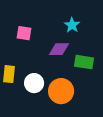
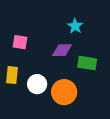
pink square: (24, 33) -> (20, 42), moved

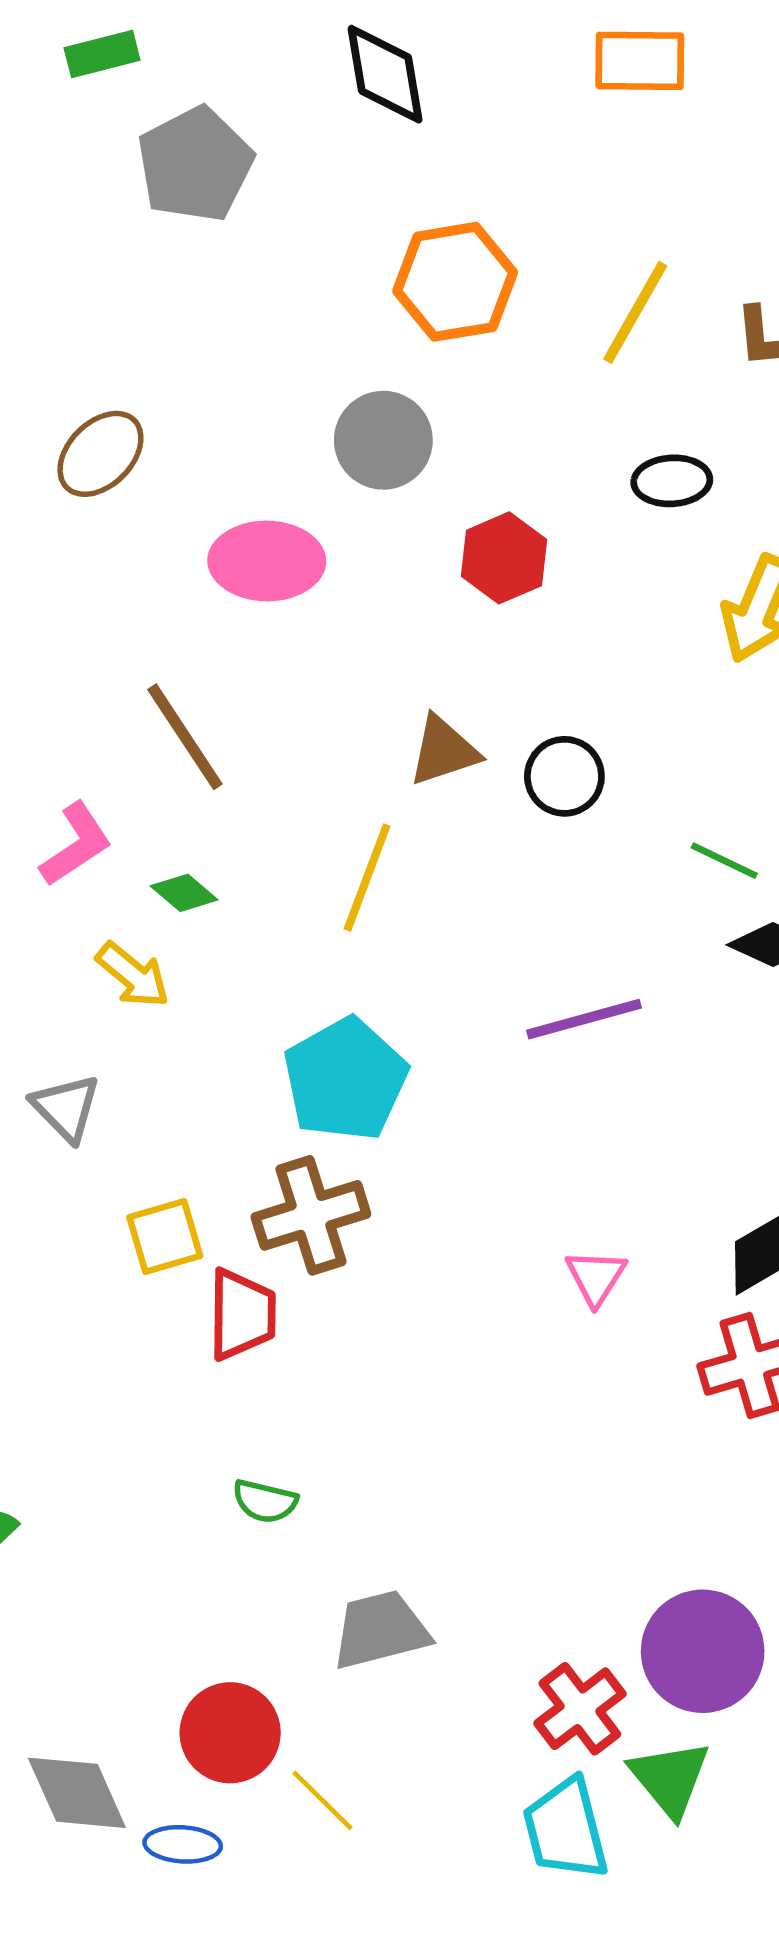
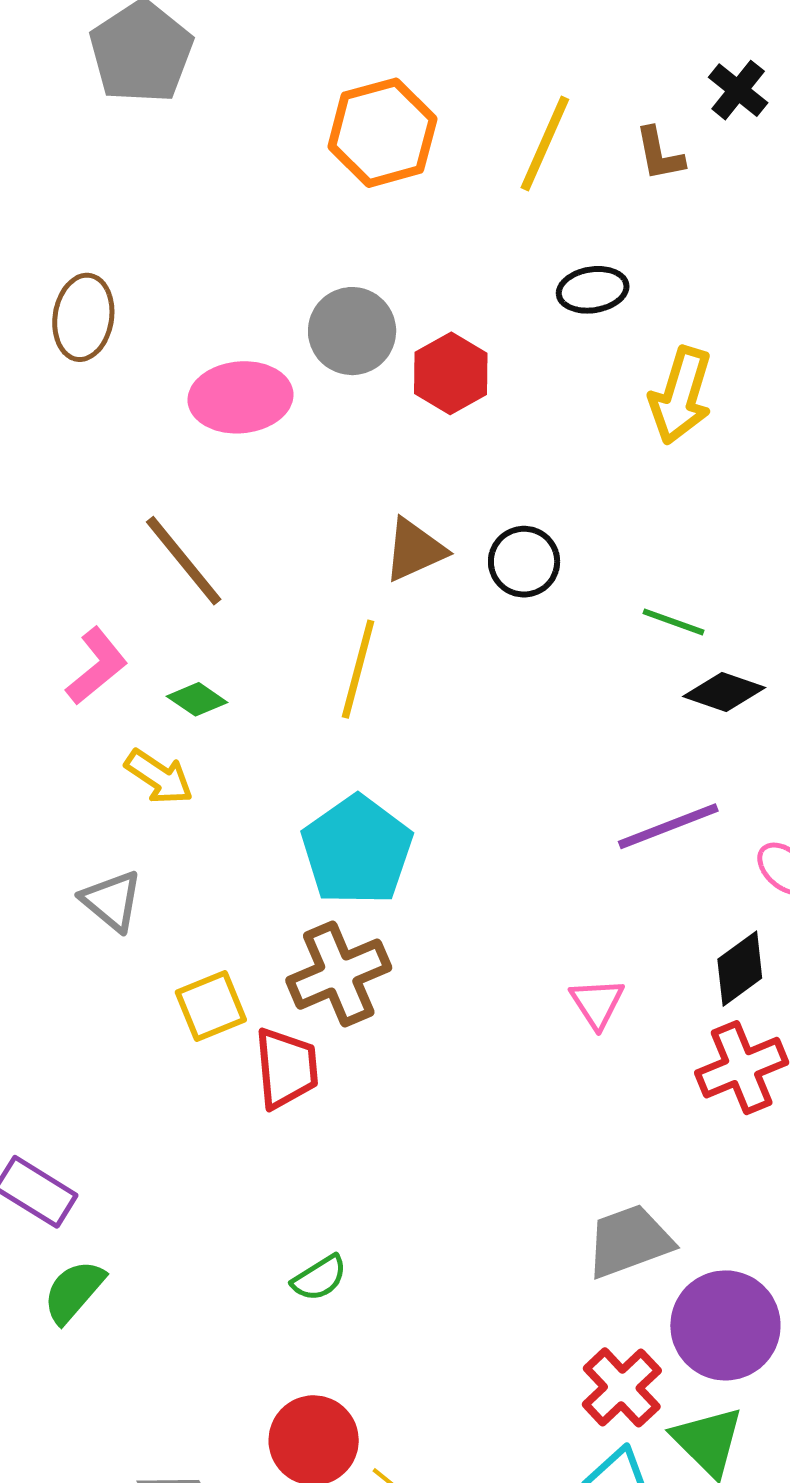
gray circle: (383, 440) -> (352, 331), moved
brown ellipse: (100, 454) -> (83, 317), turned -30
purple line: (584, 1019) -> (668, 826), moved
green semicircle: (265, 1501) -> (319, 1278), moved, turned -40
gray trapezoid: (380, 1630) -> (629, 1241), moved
◇ ◇ ◇ ◇ ◇
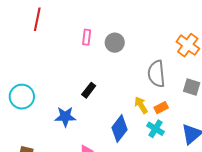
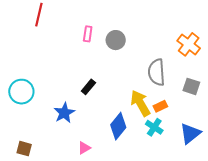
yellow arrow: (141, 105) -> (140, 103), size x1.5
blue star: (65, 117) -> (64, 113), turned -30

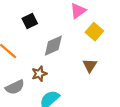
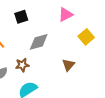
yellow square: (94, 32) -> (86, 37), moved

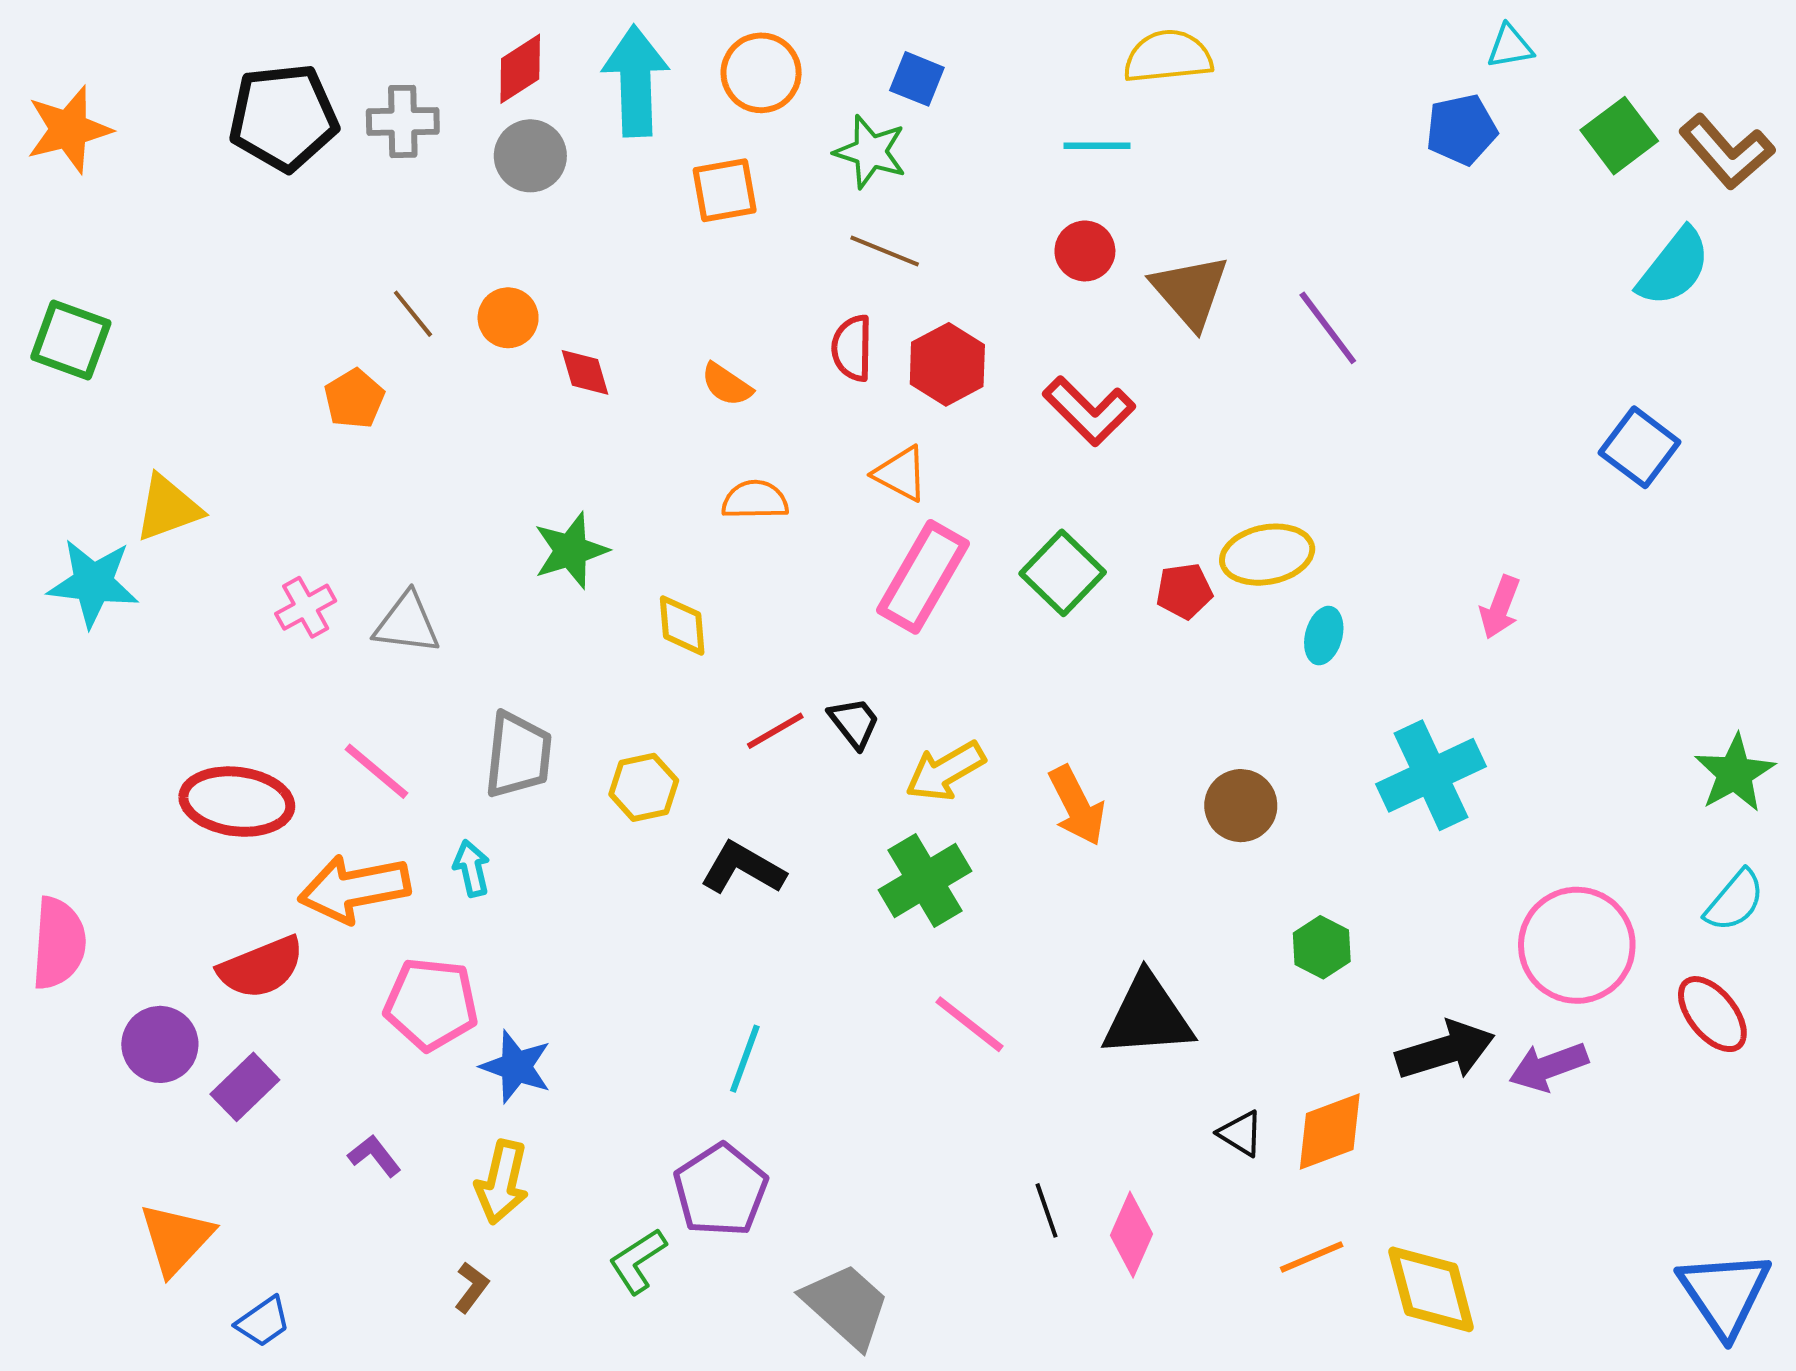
◇ ◇ ◇ ◇ ◇
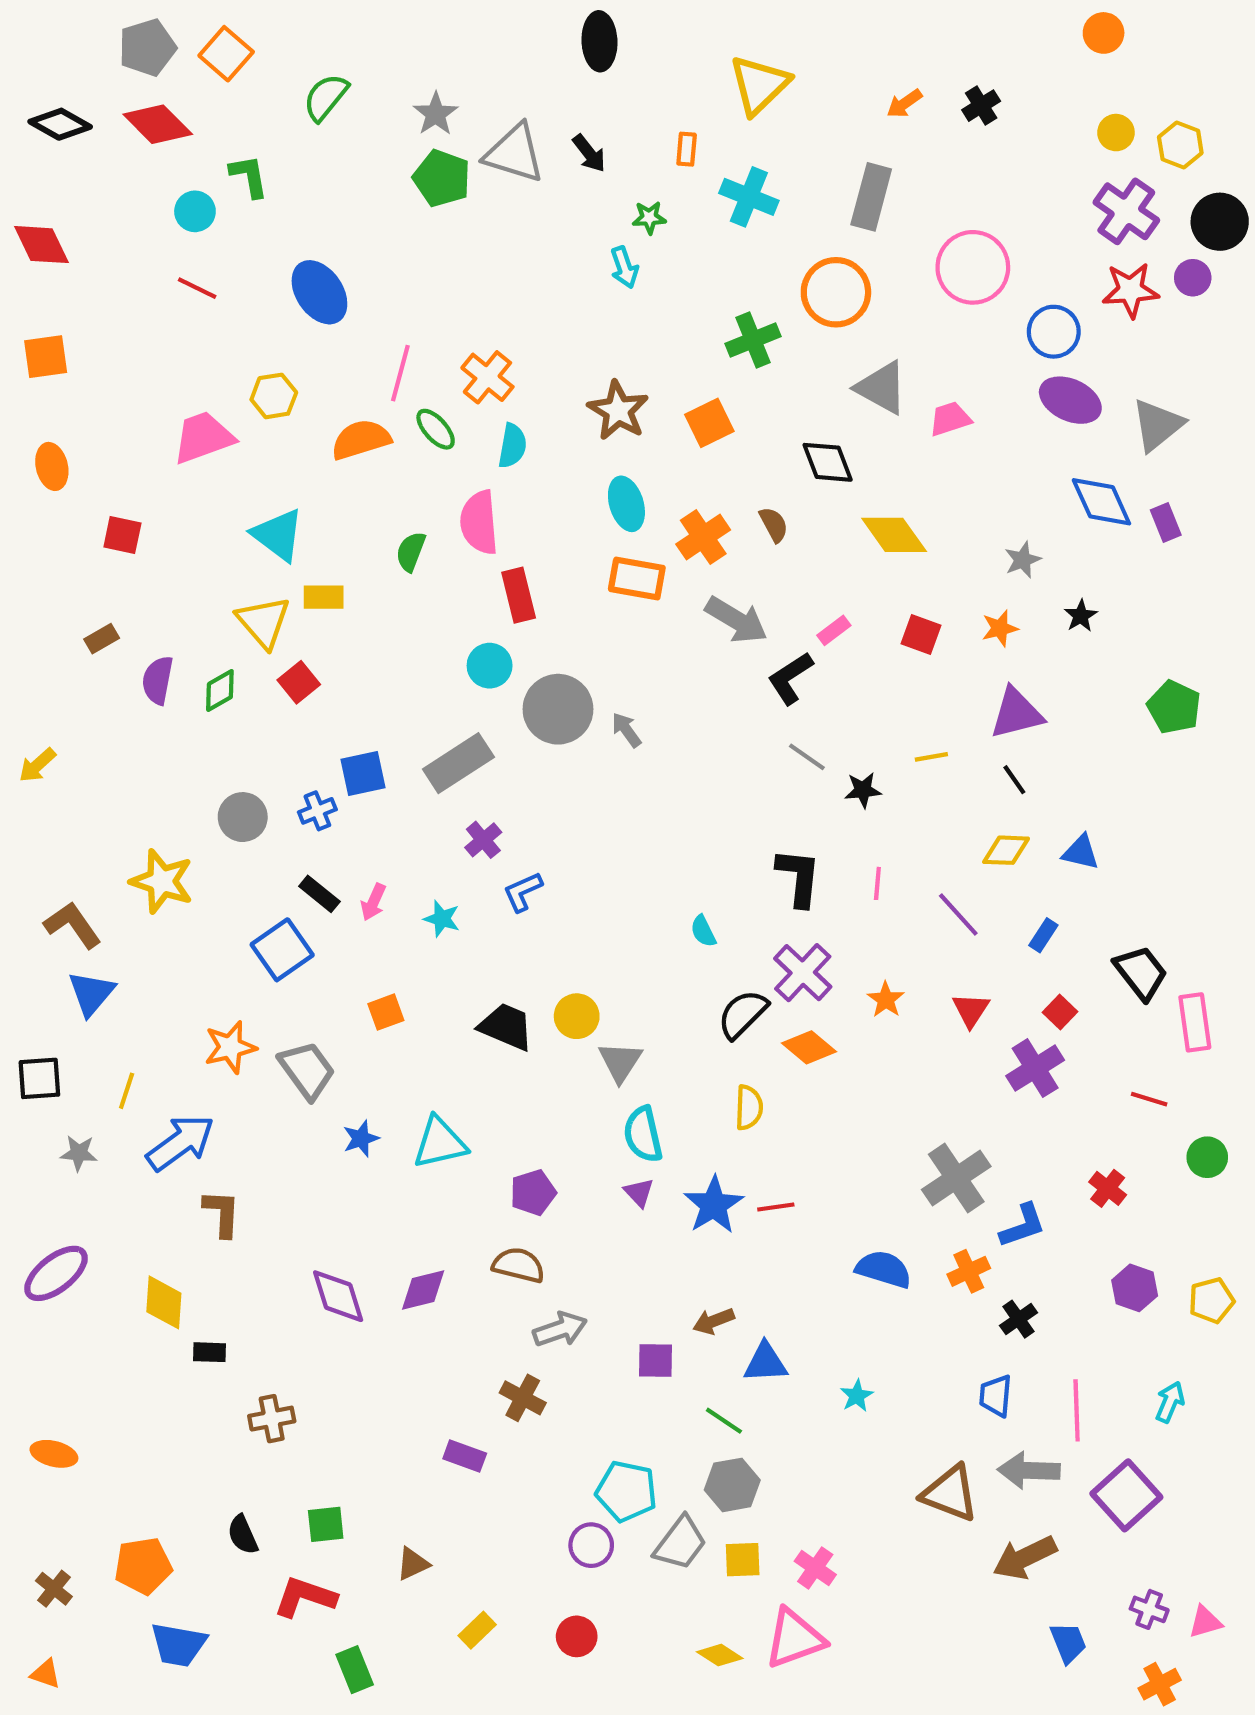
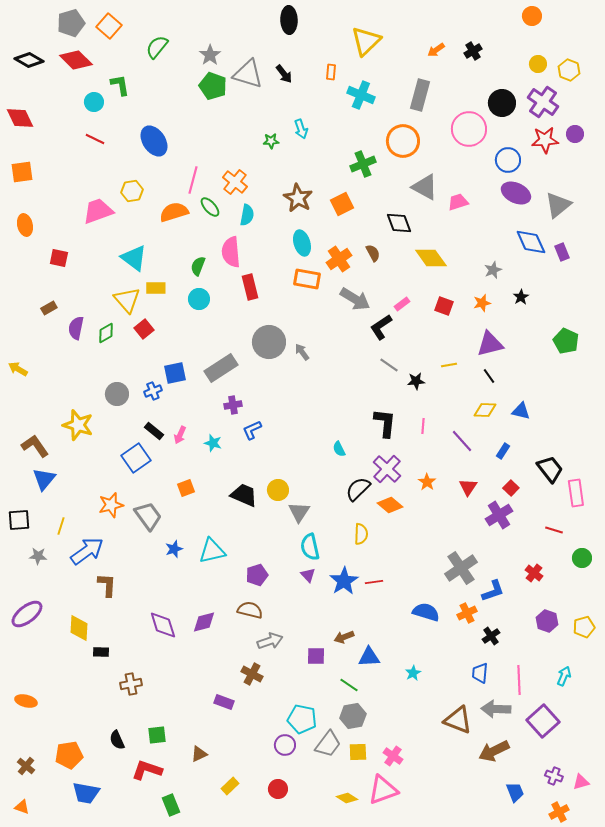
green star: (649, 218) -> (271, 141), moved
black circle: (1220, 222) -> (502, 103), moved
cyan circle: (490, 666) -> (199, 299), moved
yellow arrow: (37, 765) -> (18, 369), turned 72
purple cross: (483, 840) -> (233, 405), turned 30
◇ ◇ ◇ ◇ ◇
_EXERCISE_
With the first line being the one containing "black circle: (1220, 222)" and the last line the one containing "purple cross: (483, 840)", transcribe exactly the lines above that fall in that range.

_RESULT OF THIS TASK_
black circle: (1220, 222) -> (502, 103), moved
cyan circle: (490, 666) -> (199, 299), moved
yellow arrow: (37, 765) -> (18, 369), turned 72
purple cross: (483, 840) -> (233, 405), turned 30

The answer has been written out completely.